_Work task_:
Leave out the pictures. Return every record otherwise untouched.

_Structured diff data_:
* * * * * * *
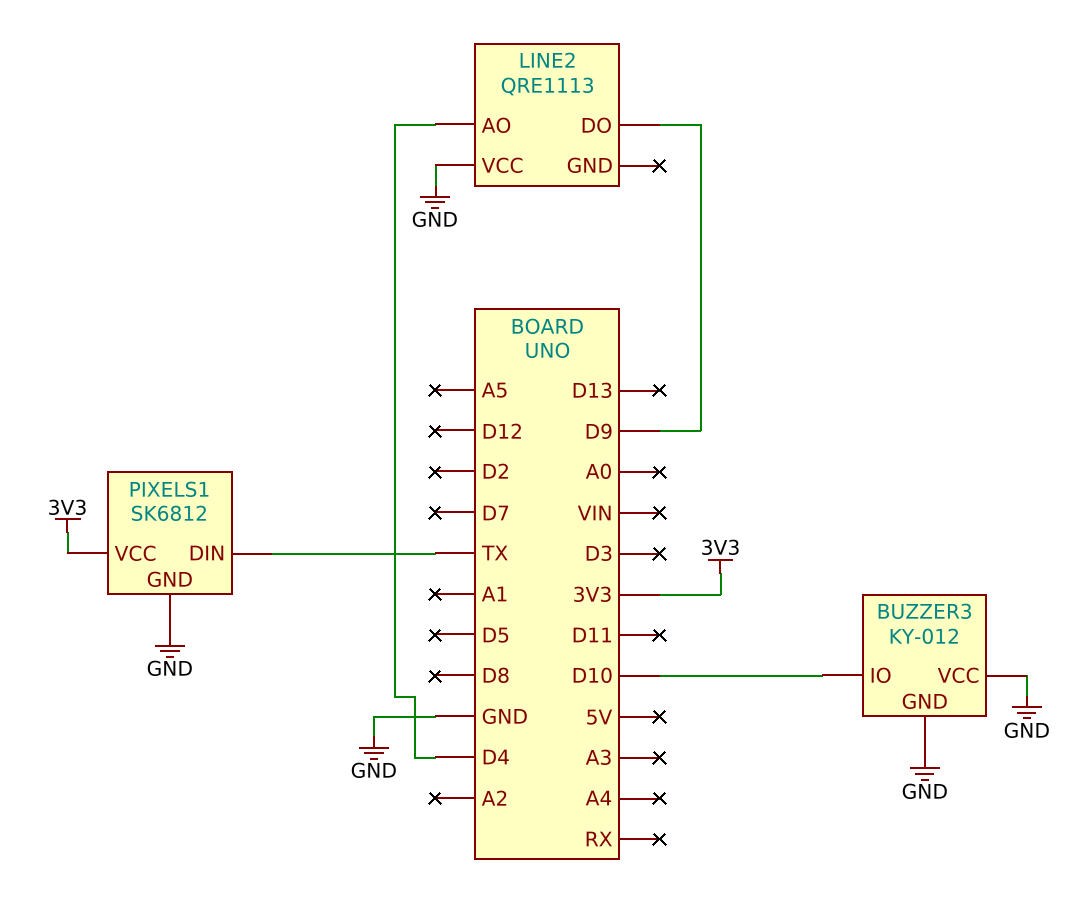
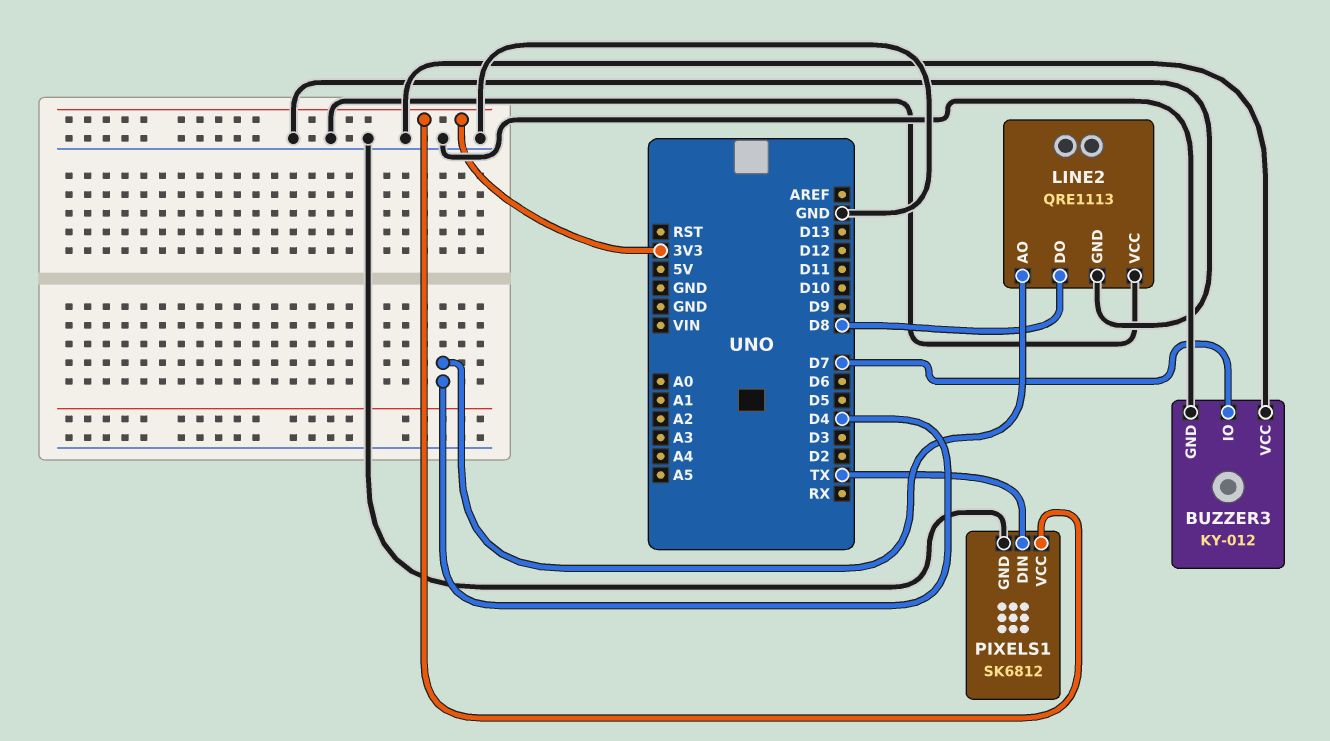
BUZZER3 pin IO: D10 -> D7
LINE2 pin DO: D9 -> D8
LINE2 pin GND: none -> GND

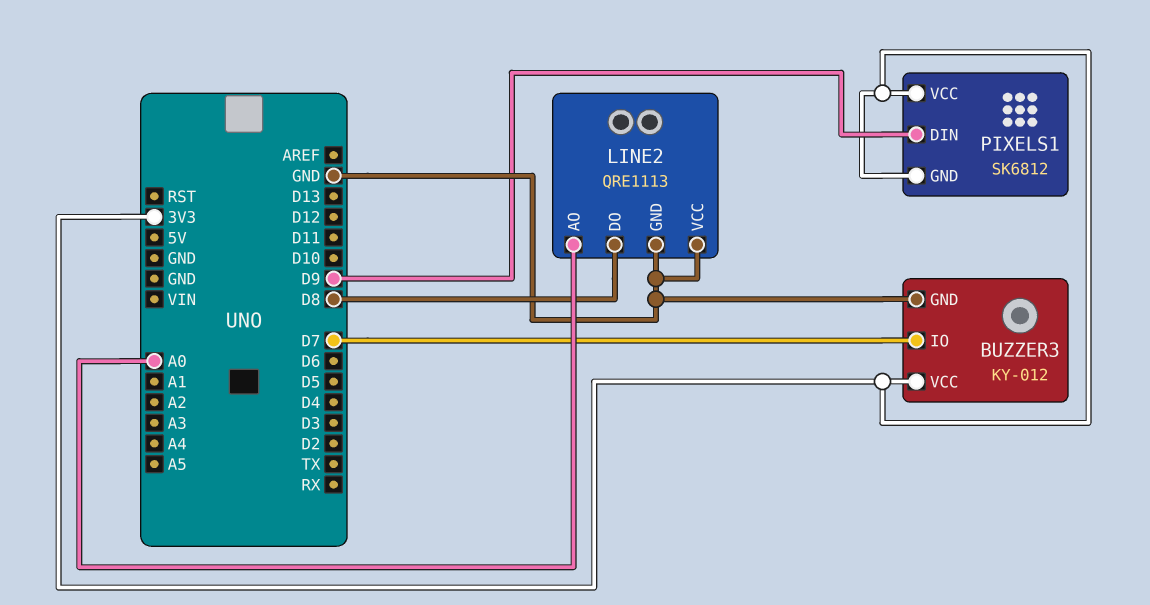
BUZZER3 pin VCC: GND -> 3V3
LINE2 pin AO: D4 -> A0
PIXELS1 pin DIN: TX -> D9
PIXELS1 pin GND: GND -> 3V3

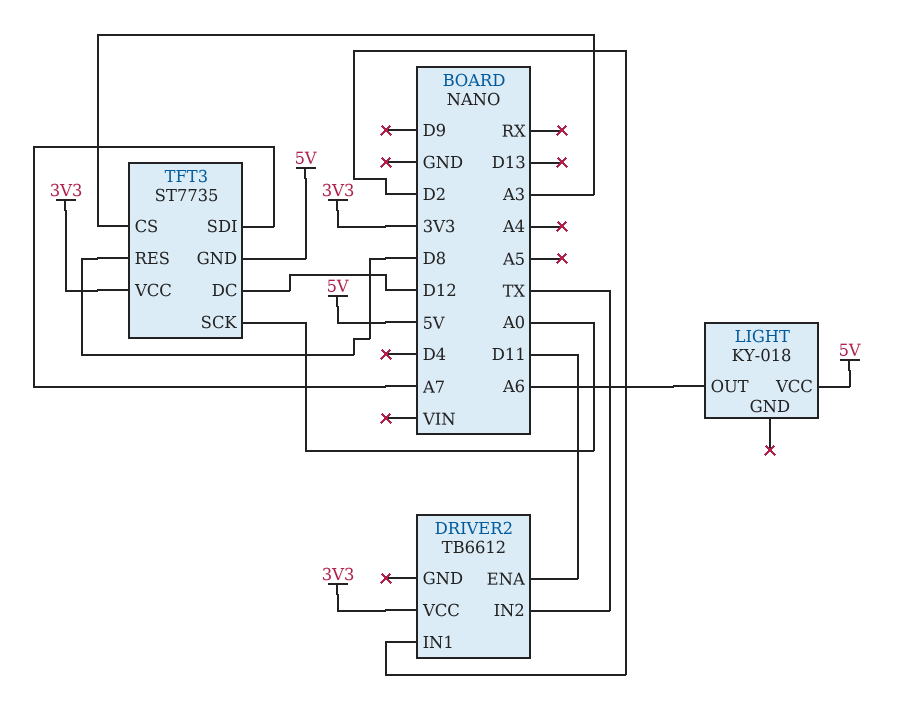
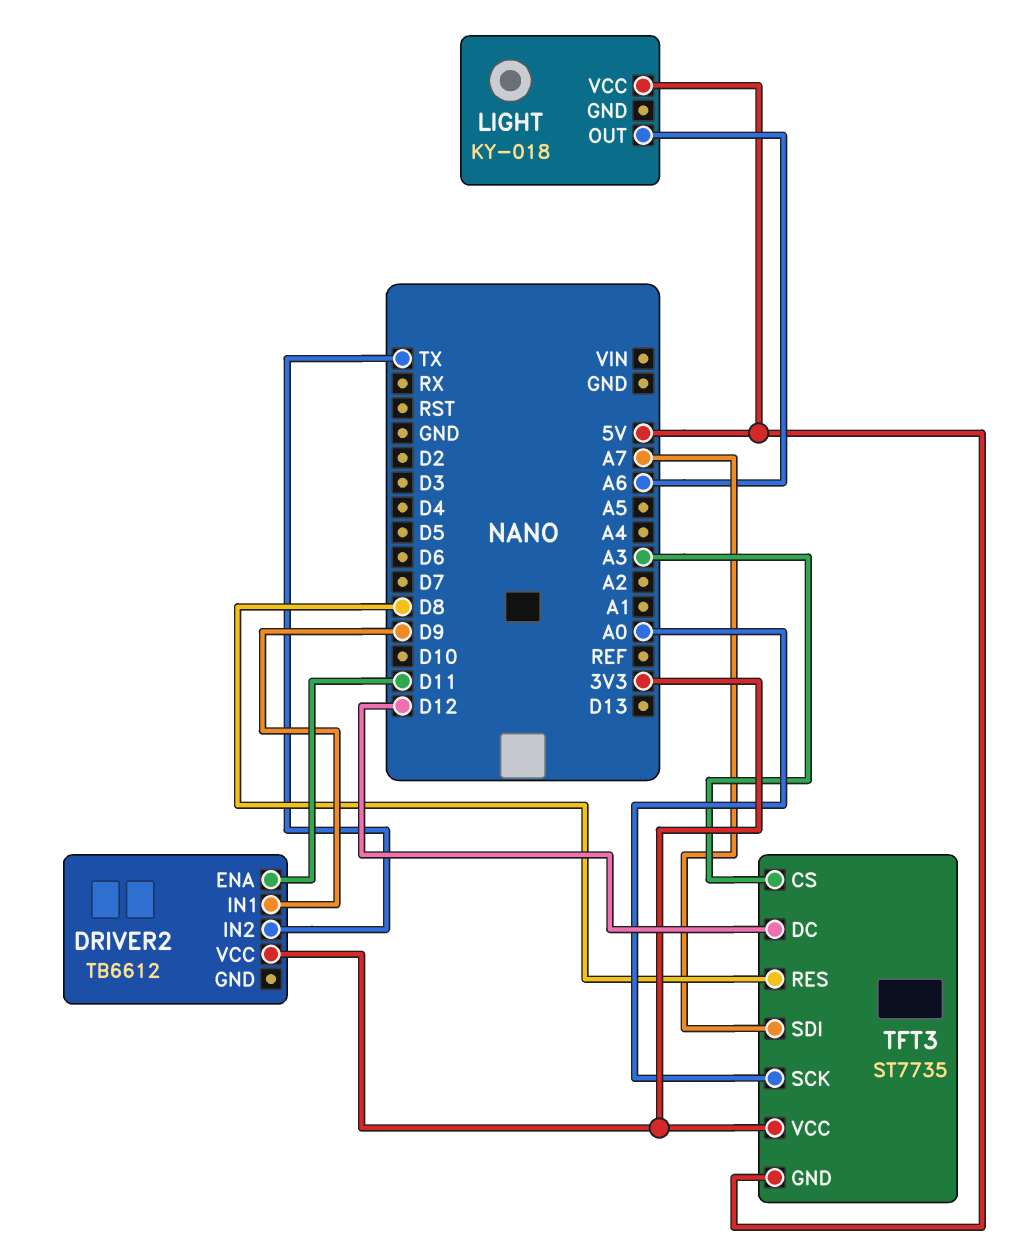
DRIVER2 pin IN1: D2 -> D9

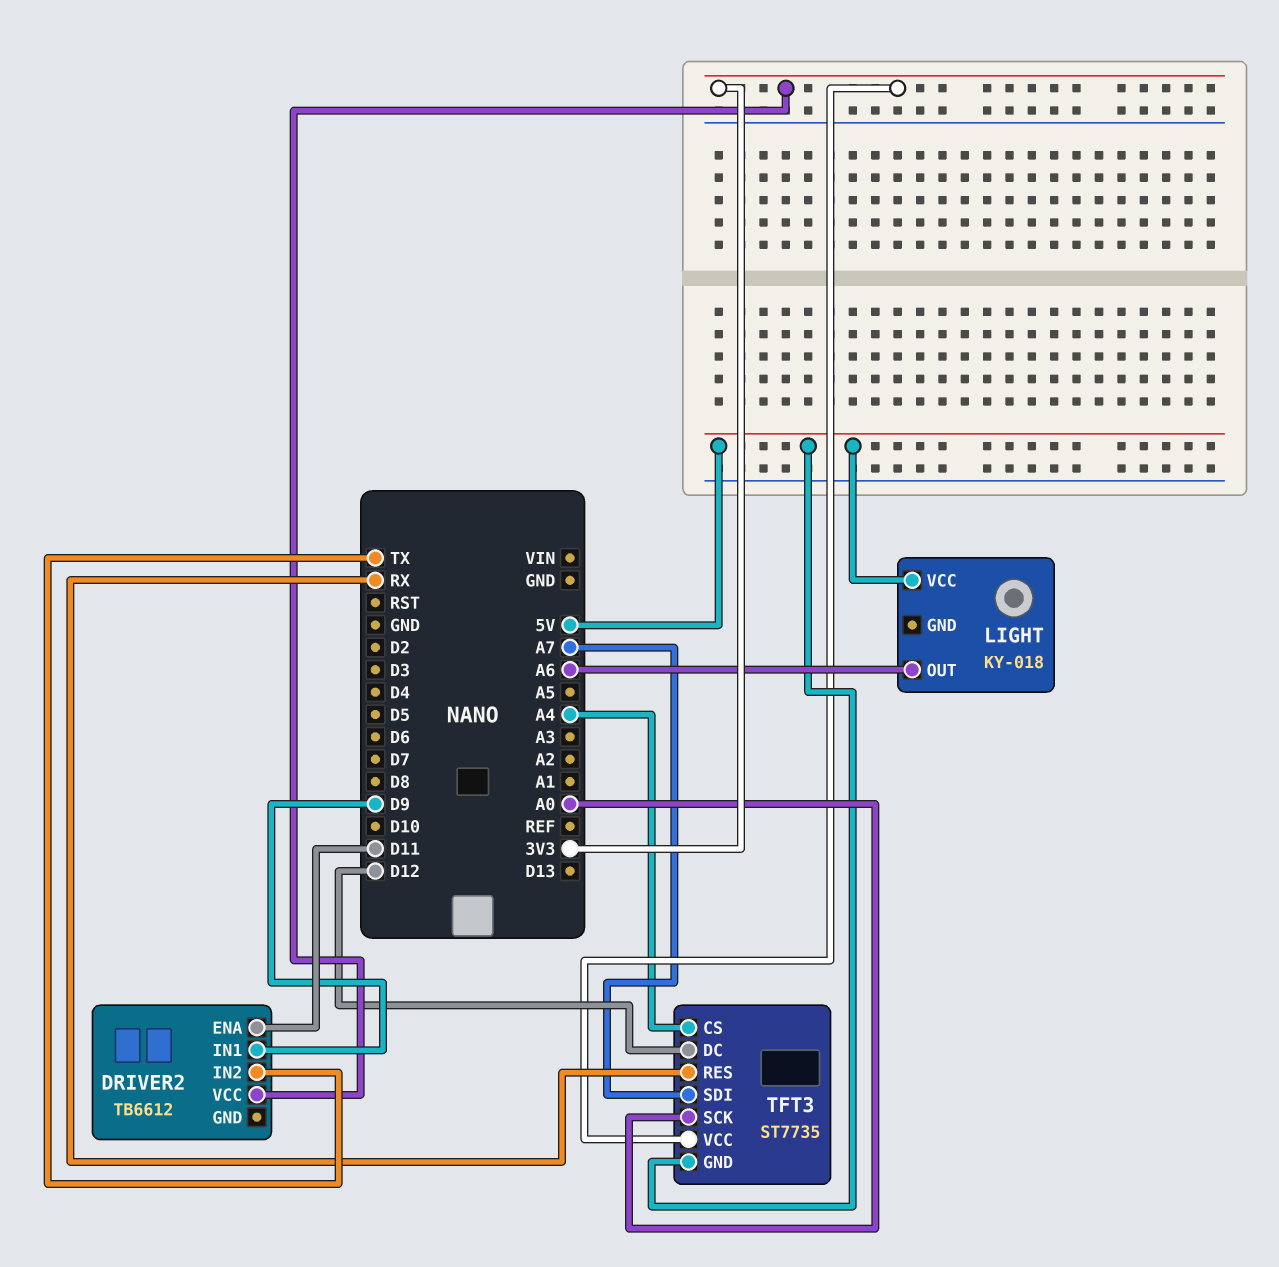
TFT3 pin CS: A3 -> A4
TFT3 pin RES: D8 -> RX

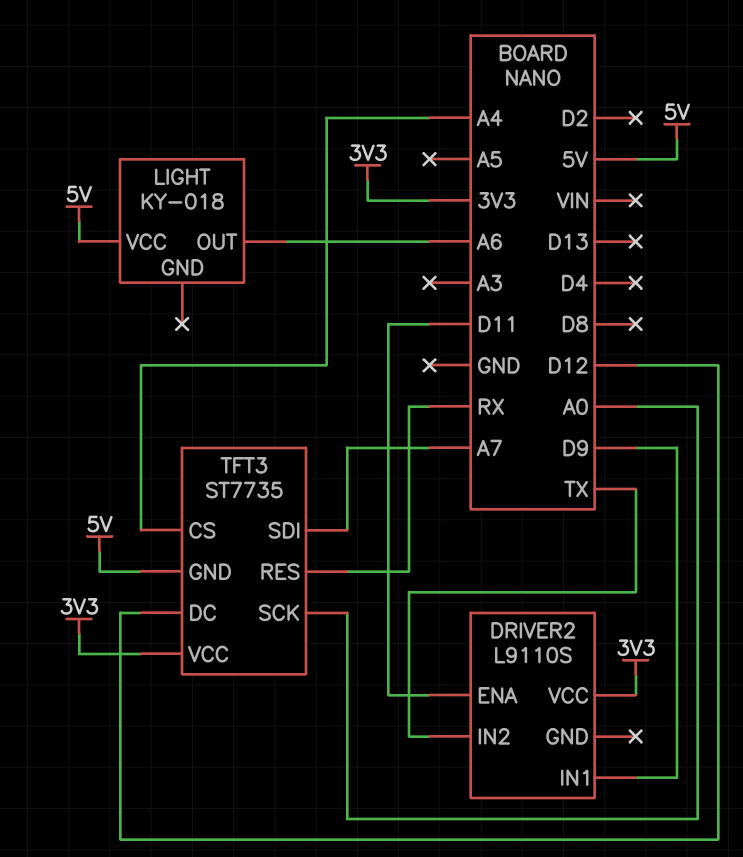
DRIVER2: TB6612 -> L9110S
* * * * * * *
_Your solution_:
BUZZER3 pin IO: D10 -> D7
LINE2 pin DO: D9 -> D8
LINE2 pin GND: none -> GND

BUZZER3 pin VCC: GND -> 3V3
LINE2 pin AO: D4 -> A0
PIXELS1 pin DIN: TX -> D9
PIXELS1 pin GND: GND -> 3V3

DRIVER2 pin IN1: D2 -> D9

TFT3 pin CS: A3 -> A4
TFT3 pin RES: D8 -> RX

DRIVER2: TB6612 -> L9110S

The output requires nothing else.